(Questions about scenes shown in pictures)
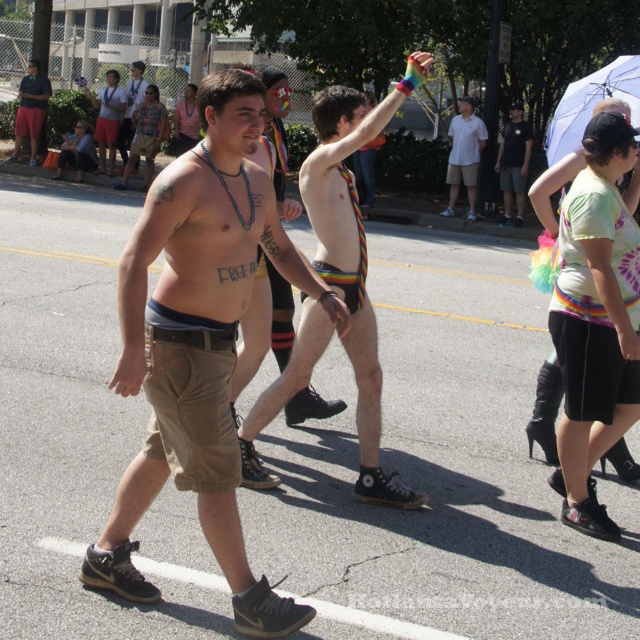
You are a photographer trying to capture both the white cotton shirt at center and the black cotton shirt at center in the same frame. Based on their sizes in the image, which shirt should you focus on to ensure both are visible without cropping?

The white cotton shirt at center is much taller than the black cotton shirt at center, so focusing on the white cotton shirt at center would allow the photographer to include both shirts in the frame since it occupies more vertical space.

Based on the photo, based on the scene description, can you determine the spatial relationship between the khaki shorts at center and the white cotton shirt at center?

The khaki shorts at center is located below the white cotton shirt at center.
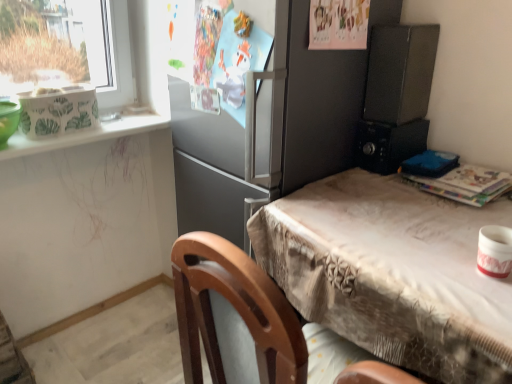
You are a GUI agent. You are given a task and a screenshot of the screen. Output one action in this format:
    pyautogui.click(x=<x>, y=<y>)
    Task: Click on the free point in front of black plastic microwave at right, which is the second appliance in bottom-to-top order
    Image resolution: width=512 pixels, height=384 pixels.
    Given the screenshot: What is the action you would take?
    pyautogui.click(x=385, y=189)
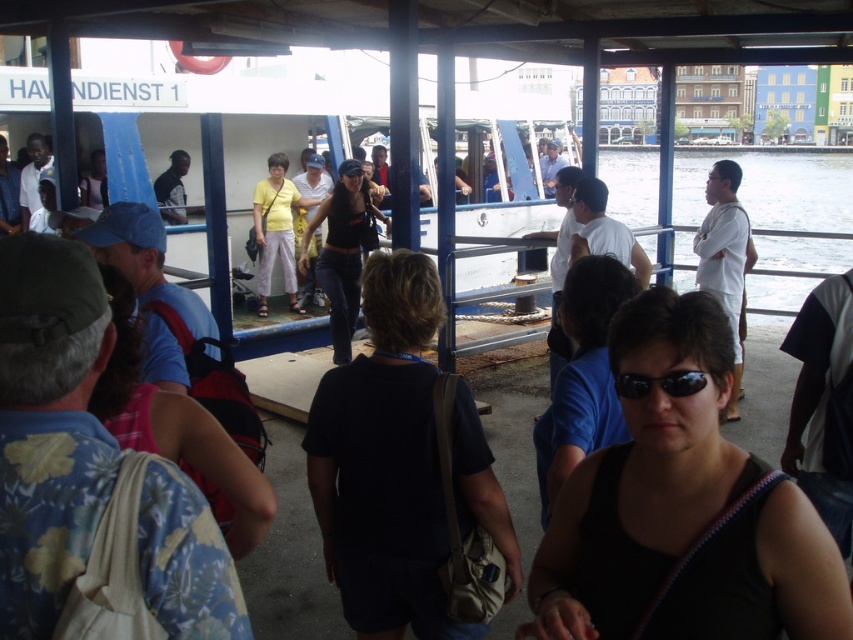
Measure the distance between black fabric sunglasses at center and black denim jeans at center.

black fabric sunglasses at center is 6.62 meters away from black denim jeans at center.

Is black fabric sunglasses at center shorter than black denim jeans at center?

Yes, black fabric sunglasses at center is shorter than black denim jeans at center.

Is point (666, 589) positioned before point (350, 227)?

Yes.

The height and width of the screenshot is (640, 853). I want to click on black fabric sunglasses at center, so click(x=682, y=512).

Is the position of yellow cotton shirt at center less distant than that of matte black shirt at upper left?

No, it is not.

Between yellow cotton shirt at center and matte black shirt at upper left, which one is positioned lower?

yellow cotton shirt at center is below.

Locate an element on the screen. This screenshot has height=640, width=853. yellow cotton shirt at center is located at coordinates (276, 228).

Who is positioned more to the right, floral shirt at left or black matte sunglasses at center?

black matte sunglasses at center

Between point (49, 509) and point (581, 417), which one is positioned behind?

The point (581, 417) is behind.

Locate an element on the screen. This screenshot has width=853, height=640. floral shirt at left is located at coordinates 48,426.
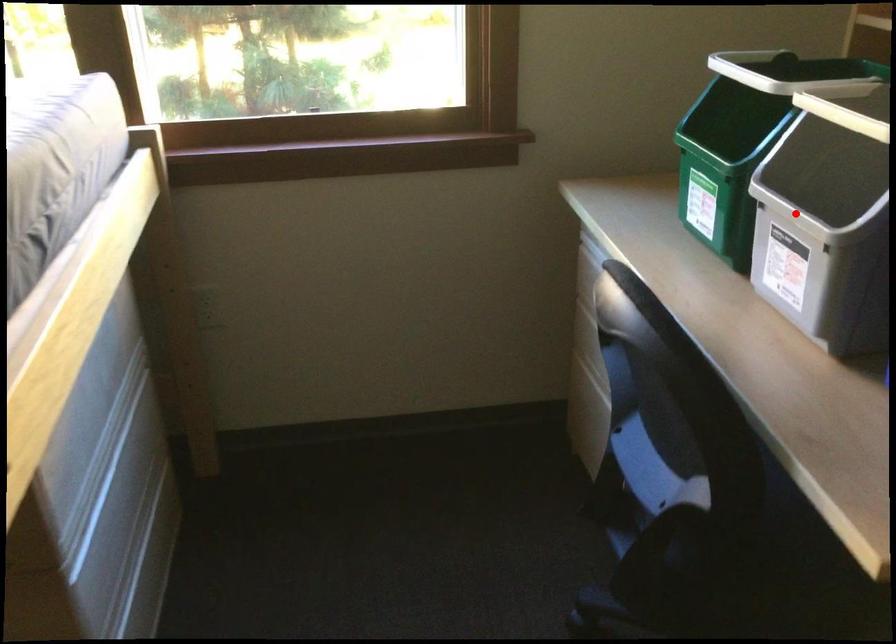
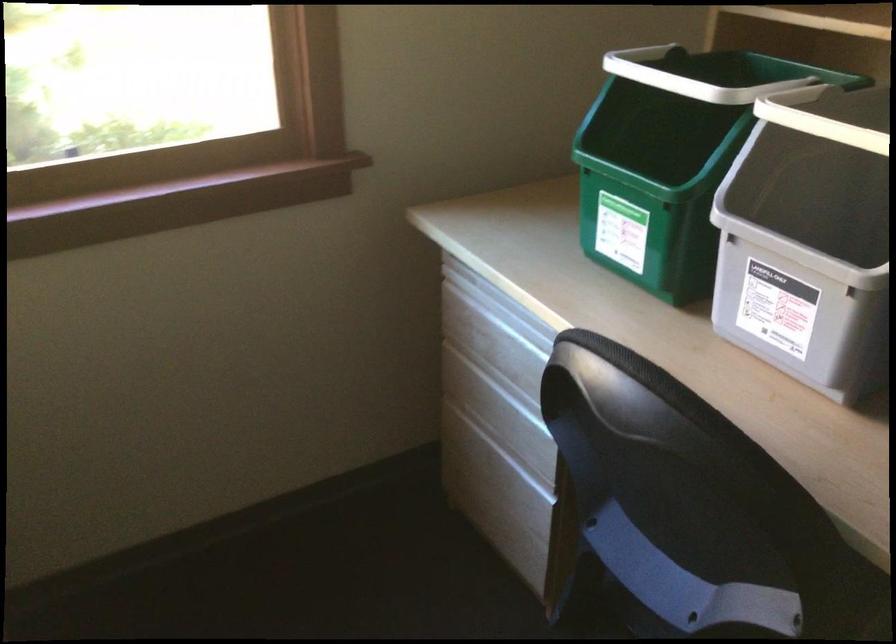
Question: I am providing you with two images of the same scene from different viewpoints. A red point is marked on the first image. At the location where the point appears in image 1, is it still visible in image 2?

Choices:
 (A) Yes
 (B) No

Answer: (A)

--

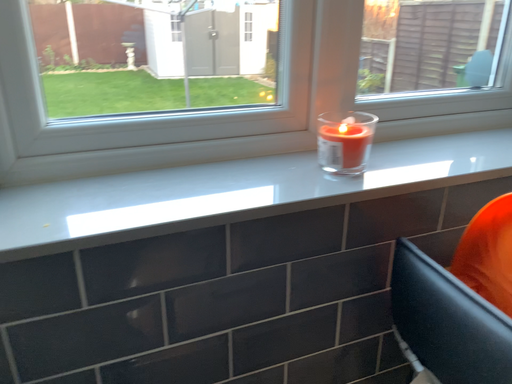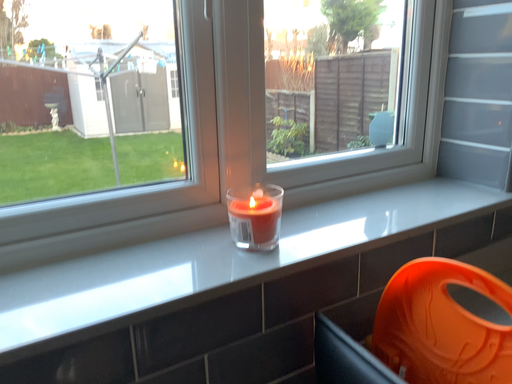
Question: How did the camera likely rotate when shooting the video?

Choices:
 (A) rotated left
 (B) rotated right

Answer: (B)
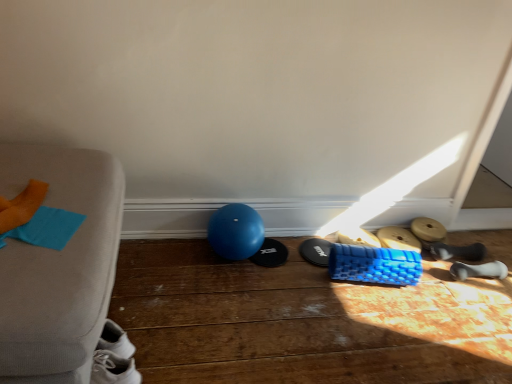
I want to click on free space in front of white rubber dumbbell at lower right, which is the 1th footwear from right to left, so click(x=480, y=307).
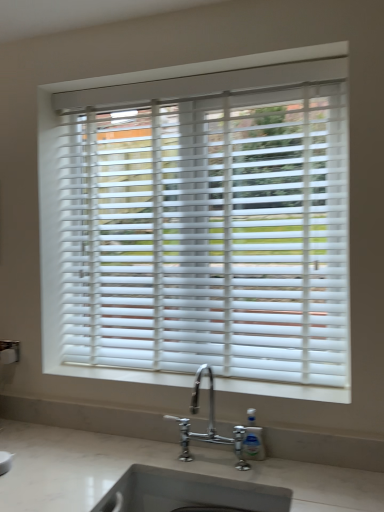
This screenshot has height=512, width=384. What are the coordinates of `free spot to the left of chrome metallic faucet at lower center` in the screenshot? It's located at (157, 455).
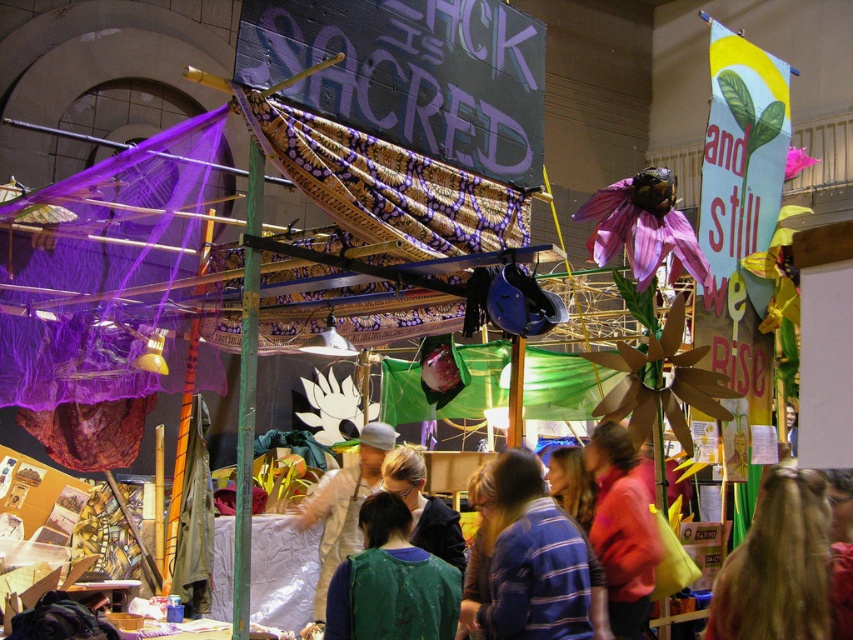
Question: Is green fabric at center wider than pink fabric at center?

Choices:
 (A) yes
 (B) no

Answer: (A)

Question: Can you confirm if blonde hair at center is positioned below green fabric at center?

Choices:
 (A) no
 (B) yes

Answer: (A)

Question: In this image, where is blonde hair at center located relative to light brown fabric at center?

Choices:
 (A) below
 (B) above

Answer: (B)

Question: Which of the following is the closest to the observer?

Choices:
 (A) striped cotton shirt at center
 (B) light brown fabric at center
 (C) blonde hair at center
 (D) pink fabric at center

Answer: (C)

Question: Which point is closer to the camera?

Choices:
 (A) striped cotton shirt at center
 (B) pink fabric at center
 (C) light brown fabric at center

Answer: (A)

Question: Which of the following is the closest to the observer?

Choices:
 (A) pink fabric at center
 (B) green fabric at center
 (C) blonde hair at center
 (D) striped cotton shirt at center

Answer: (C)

Work to complete: Rewrite the part that opens with the line containing "The height and" and closes with the line containing "yellow cotton shirt at center is below.", changing "matte black shirt" to "navy denim jacket" and leaving everything else unchanged.

Task result:
The height and width of the screenshot is (640, 853). I want to click on black fabric sunglasses at center, so click(x=682, y=512).

Is the position of yellow cotton shirt at center less distant than that of navy denim jacket at upper left?

No, it is not.

Between yellow cotton shirt at center and navy denim jacket at upper left, which one is positioned lower?

yellow cotton shirt at center is below.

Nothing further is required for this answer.